#### DIRECTIONS:
Reproduce each entry below in full, exactly as it was given.

#### EXERCISE MATERIALS:
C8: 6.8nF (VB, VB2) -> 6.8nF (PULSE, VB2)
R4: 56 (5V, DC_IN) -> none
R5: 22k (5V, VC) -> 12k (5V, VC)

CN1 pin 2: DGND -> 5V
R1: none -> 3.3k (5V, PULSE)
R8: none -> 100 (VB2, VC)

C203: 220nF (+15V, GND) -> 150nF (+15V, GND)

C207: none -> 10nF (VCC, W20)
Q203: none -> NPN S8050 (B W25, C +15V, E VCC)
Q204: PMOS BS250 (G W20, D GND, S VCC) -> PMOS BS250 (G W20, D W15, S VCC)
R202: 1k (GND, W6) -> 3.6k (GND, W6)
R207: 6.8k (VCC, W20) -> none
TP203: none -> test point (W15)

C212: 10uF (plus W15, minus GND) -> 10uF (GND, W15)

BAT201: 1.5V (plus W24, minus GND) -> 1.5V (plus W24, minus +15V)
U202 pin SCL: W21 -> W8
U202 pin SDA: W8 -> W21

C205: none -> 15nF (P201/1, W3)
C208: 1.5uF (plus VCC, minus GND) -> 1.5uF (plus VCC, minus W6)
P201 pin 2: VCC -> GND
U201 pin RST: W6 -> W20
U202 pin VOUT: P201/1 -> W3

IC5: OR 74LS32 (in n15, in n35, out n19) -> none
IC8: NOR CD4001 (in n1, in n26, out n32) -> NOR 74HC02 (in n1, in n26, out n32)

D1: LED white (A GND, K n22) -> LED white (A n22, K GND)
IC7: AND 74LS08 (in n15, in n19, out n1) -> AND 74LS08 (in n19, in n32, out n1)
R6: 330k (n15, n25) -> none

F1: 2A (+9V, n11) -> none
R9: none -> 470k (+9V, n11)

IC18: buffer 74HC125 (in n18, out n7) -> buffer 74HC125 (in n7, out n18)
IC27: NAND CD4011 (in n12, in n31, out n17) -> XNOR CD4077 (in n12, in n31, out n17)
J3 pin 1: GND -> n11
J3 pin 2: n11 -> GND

#### REPLY TO THE TASK:
C8: 6.8nF (VB, VB2) -> 6.8nF (PULSE, VB2)
R4: 56 (5V, DC_IN) -> none
R5: 22k (5V, VC) -> 12k (5V, VC)

CN1 pin 2: DGND -> 5V
R1: none -> 3.3k (5V, PULSE)
R8: none -> 100 (VB2, VC)

C203: 220nF (+15V, GND) -> 150nF (+15V, GND)

C207: none -> 10nF (VCC, W20)
Q203: none -> NPN S8050 (B W25, C +15V, E VCC)
Q204: PMOS BS250 (G W20, D GND, S VCC) -> PMOS BS250 (G W20, D W15, S VCC)
R202: 1k (GND, W6) -> 3.6k (GND, W6)
R207: 6.8k (VCC, W20) -> none
TP203: none -> test point (W15)

C212: 10uF (plus W15, minus GND) -> 10uF (GND, W15)

BAT201: 1.5V (plus W24, minus GND) -> 1.5V (plus W24, minus +15V)
U202 pin SCL: W21 -> W8
U202 pin SDA: W8 -> W21

C205: none -> 15nF (P201/1, W3)
C208: 1.5uF (plus VCC, minus GND) -> 1.5uF (plus VCC, minus W6)
P201 pin 2: VCC -> GND
U201 pin RST: W6 -> W20
U202 pin VOUT: P201/1 -> W3

IC5: OR 74LS32 (in n15, in n35, out n19) -> none
IC8: NOR CD4001 (in n1, in n26, out n32) -> NOR 74HC02 (in n1, in n26, out n32)

D1: LED white (A GND, K n22) -> LED white (A n22, K GND)
IC7: AND 74LS08 (in n15, in n19, out n1) -> AND 74LS08 (in n19, in n32, out n1)
R6: 330k (n15, n25) -> none

F1: 2A (+9V, n11) -> none
R9: none -> 470k (+9V, n11)

IC18: buffer 74HC125 (in n18, out n7) -> buffer 74HC125 (in n7, out n18)
IC27: NAND CD4011 (in n12, in n31, out n17) -> XNOR CD4077 (in n12, in n31, out n17)
J3 pin 1: GND -> n11
J3 pin 2: n11 -> GND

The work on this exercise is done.